DIRECTIONS:
An exact transcription of the lines from the one holding "op=shifted; was=cactus in green;" to the end of the entries below, and nothing more, is the required answer. Please omit the pictures.

━━━━━━━━━━

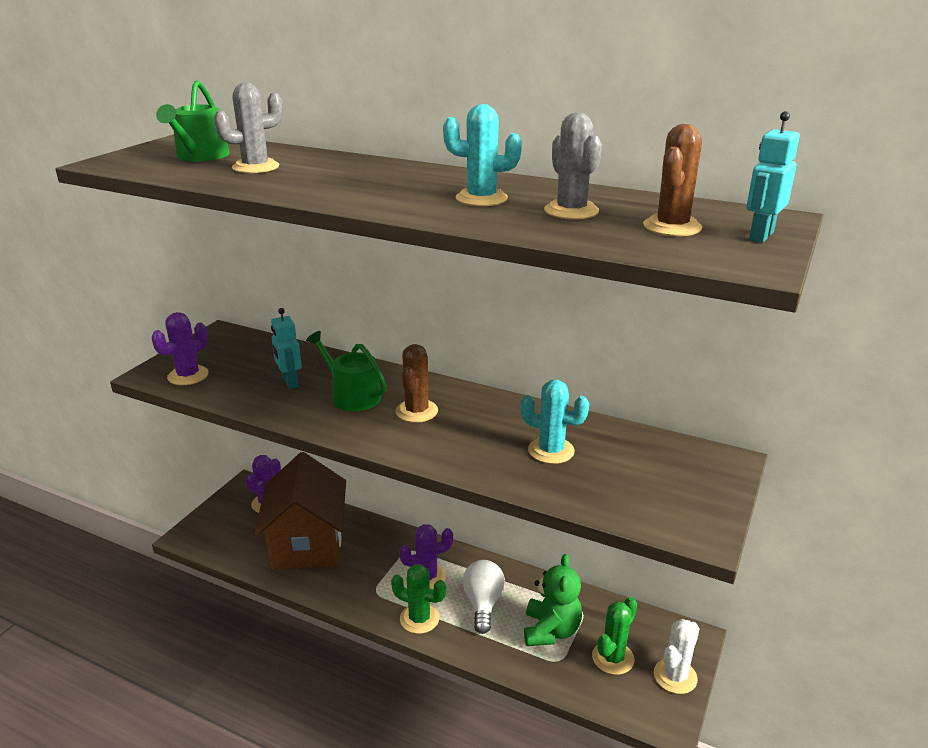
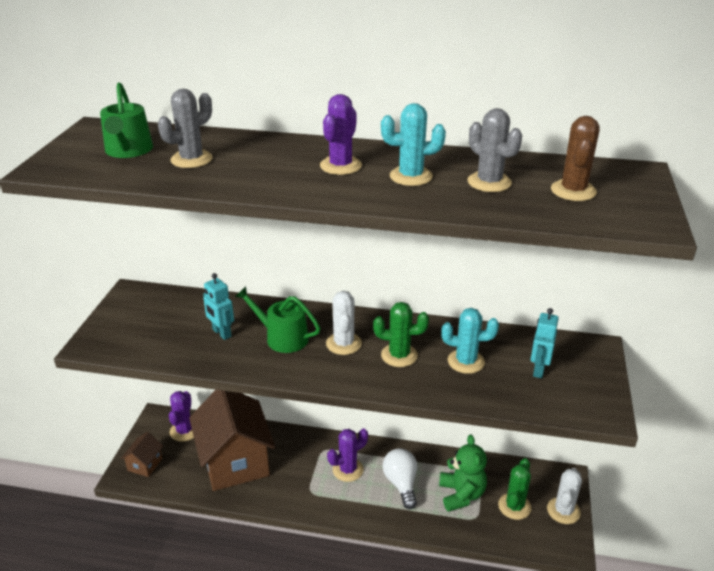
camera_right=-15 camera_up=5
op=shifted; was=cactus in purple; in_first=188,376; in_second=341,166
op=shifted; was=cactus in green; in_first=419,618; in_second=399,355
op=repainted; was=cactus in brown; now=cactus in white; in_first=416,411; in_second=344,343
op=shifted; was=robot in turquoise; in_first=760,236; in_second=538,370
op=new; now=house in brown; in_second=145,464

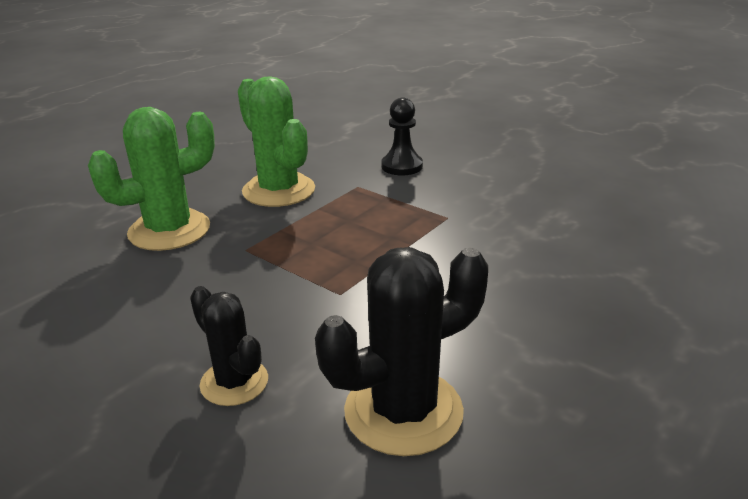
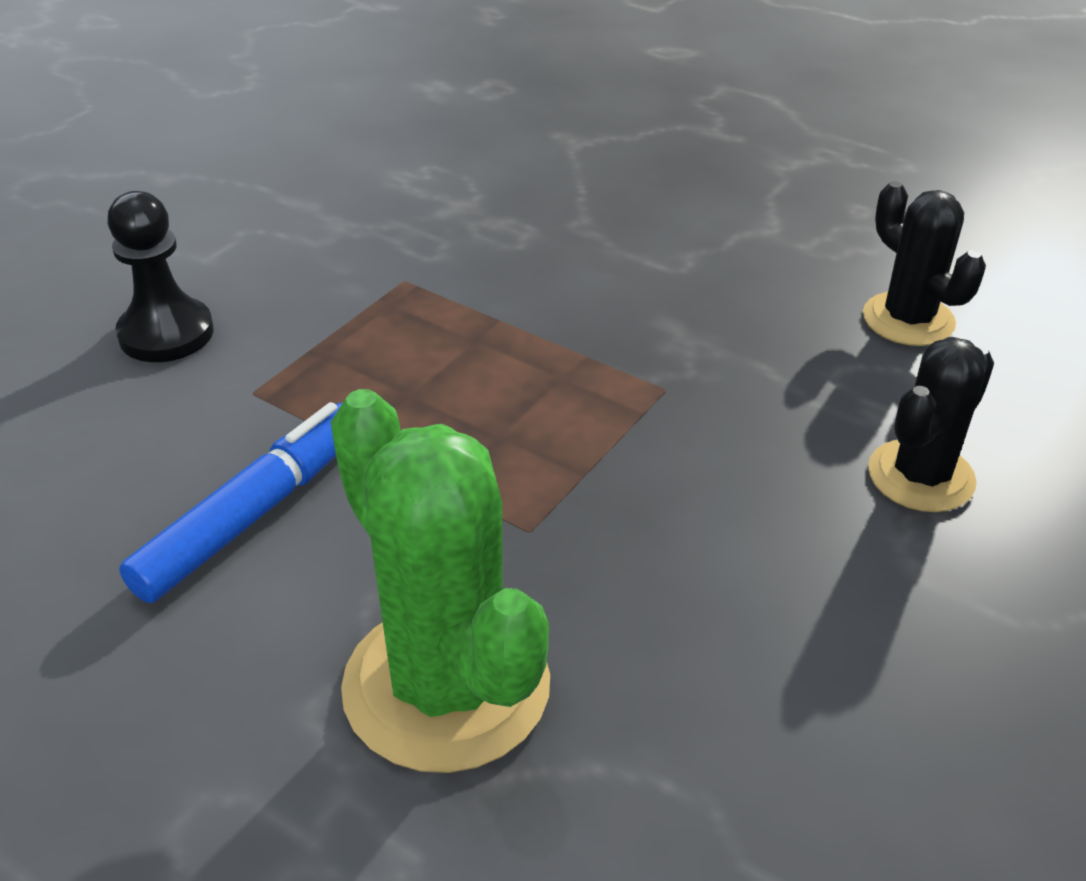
camera_right=-95 camera_up=10
op=swapped; was=cactus in green; now=marker in blue; in_first=279,190; in_second=252,515
op=scaled; was=cactus in black; in_first=403,411; in_second=908,319; ratio=0.6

━━━━━━━━━━

REPLY:
op=shifted; was=cactus in green; in_first=419,618; in_second=399,355
op=repainted; was=cactus in brown; now=cactus in white; in_first=416,411; in_second=344,343
op=shifted; was=robot in turquoise; in_first=760,236; in_second=538,370
op=new; now=house in brown; in_second=145,464

camera_right=-95 camera_up=10
op=swapped; was=cactus in green; now=marker in blue; in_first=279,190; in_second=252,515
op=scaled; was=cactus in black; in_first=403,411; in_second=908,319; ratio=0.6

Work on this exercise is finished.